Segment Start: MATERIAL TO PROCESS
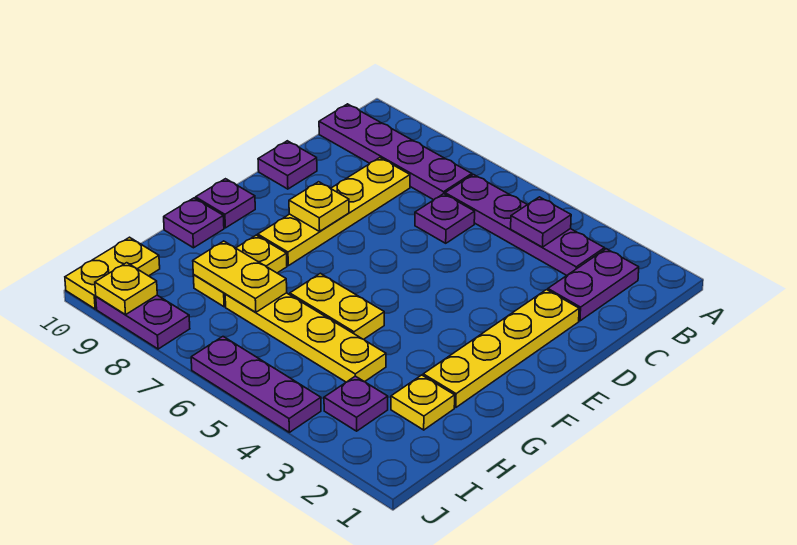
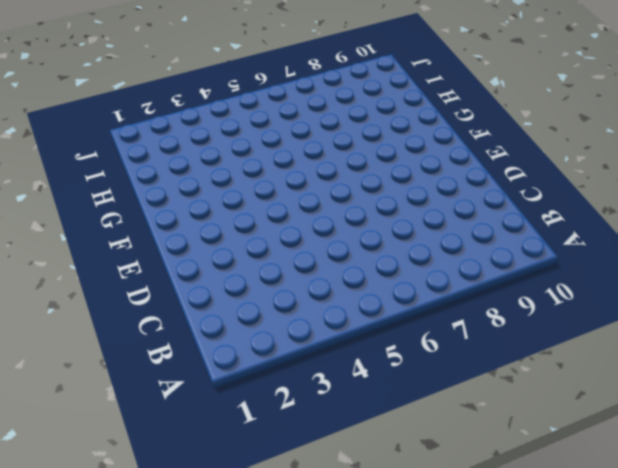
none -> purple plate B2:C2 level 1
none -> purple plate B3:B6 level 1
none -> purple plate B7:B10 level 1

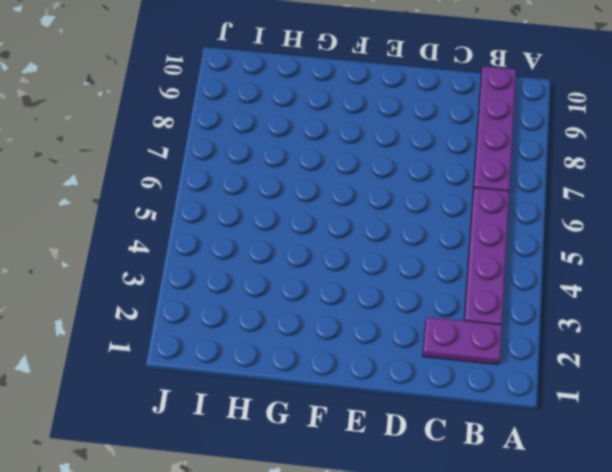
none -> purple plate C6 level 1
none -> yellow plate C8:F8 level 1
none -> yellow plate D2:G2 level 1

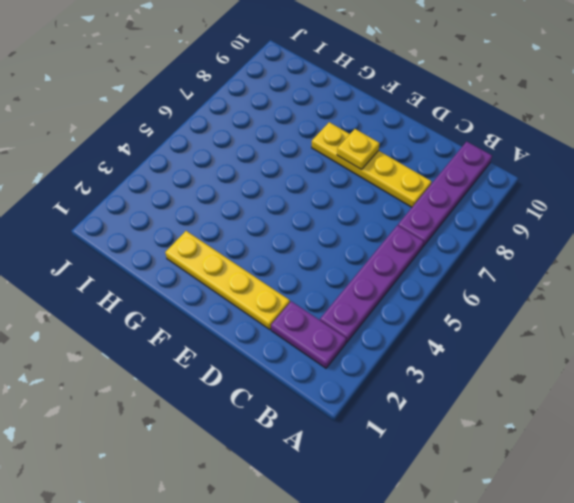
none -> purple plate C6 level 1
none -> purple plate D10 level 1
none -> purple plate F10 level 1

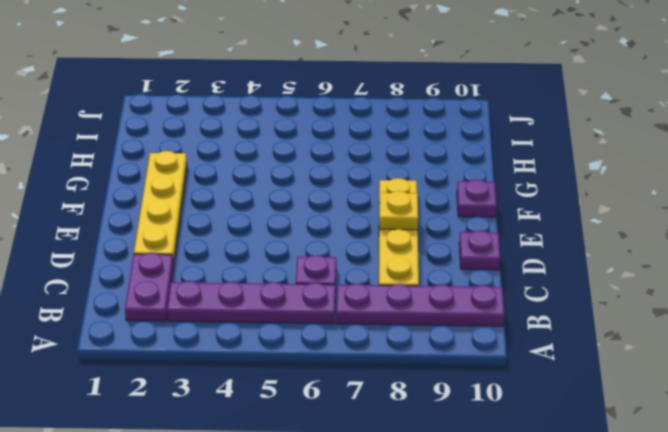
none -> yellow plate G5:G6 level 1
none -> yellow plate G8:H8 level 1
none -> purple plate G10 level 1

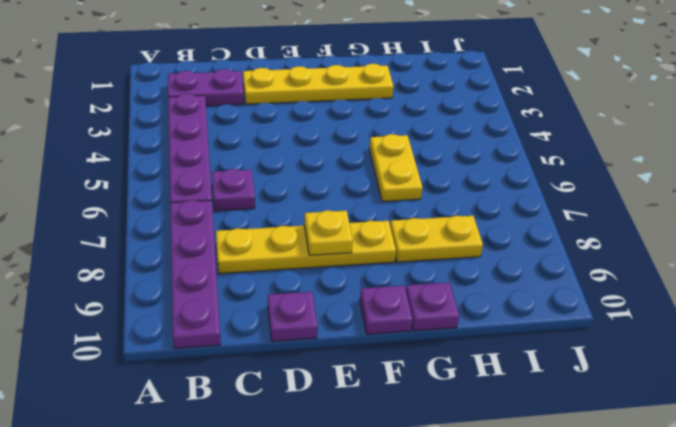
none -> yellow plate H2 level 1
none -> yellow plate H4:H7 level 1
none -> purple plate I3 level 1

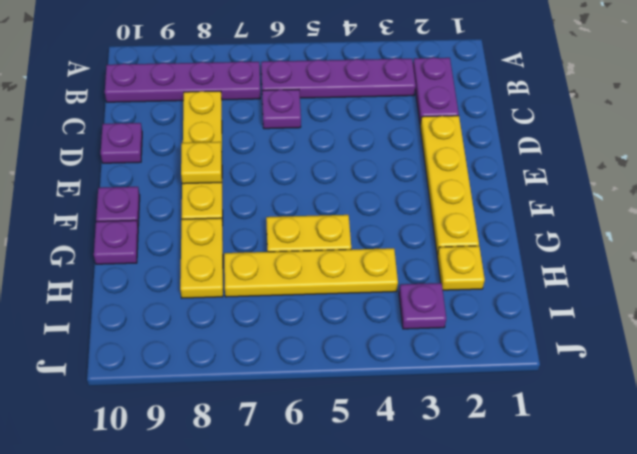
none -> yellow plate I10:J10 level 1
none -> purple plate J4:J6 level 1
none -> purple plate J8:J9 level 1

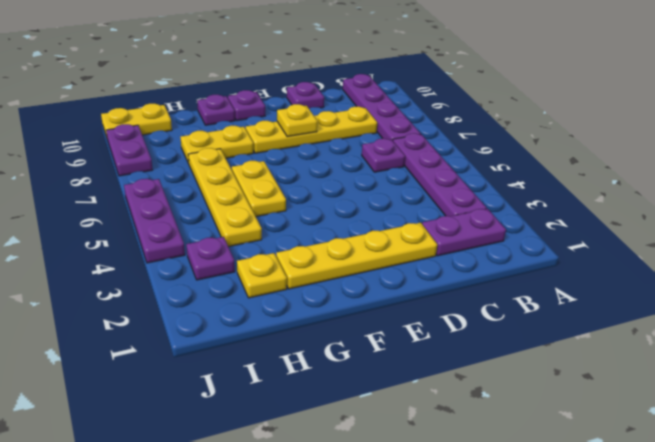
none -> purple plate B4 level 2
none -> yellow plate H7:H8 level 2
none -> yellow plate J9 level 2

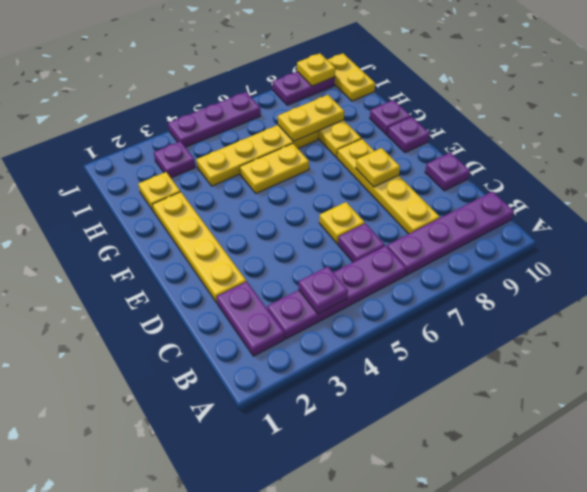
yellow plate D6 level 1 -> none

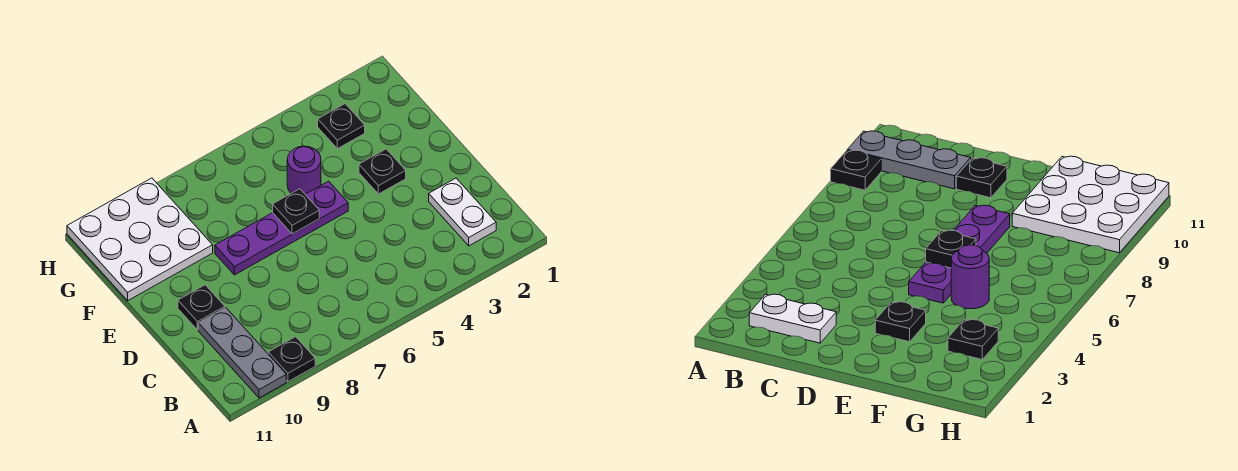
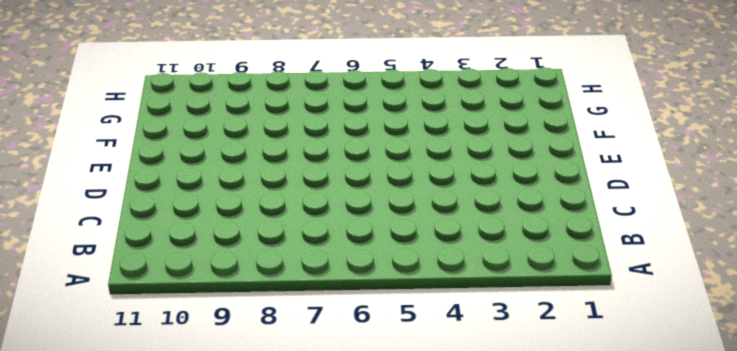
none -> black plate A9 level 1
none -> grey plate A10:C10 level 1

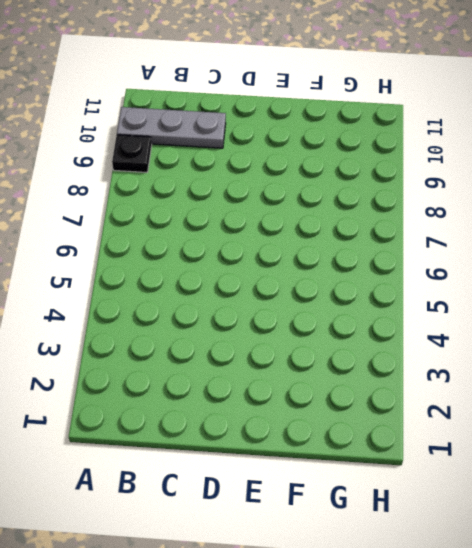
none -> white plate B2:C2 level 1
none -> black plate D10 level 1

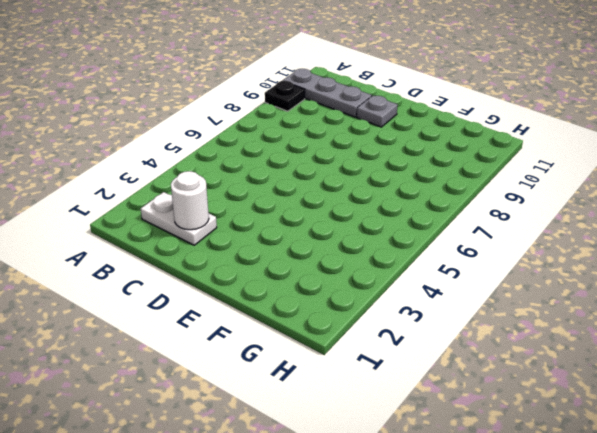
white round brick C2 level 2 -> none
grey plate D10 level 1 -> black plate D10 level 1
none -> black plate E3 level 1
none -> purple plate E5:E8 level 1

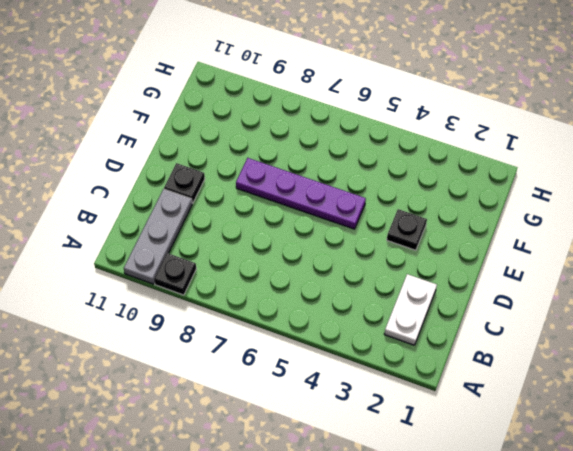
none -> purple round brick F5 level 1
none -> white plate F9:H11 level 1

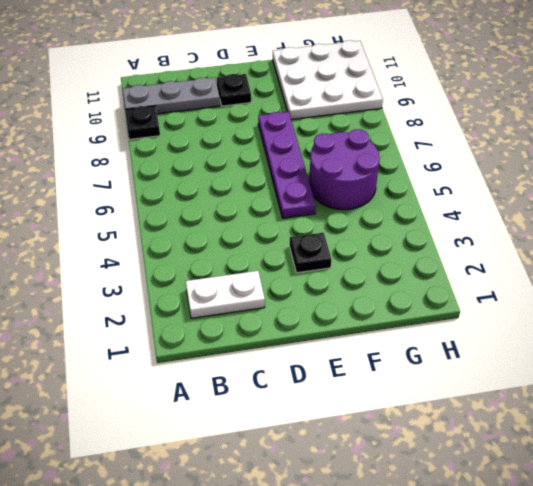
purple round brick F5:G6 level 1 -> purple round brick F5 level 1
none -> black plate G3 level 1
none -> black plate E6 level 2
Segment End: MATERIAL TO PROCESS
## EXERCISE AIM
Only exact duplicates of the lines from the one containing "none -> white plate B2:C2 level 1" through the final line of the entries, both included, are needed, with pictures left out.

## EXERCISE OUTPUT
none -> white plate B2:C2 level 1
none -> black plate D10 level 1

white round brick C2 level 2 -> none
grey plate D10 level 1 -> black plate D10 level 1
none -> black plate E3 level 1
none -> purple plate E5:E8 level 1

none -> purple round brick F5 level 1
none -> white plate F9:H11 level 1

purple round brick F5:G6 level 1 -> purple round brick F5 level 1
none -> black plate G3 level 1
none -> black plate E6 level 2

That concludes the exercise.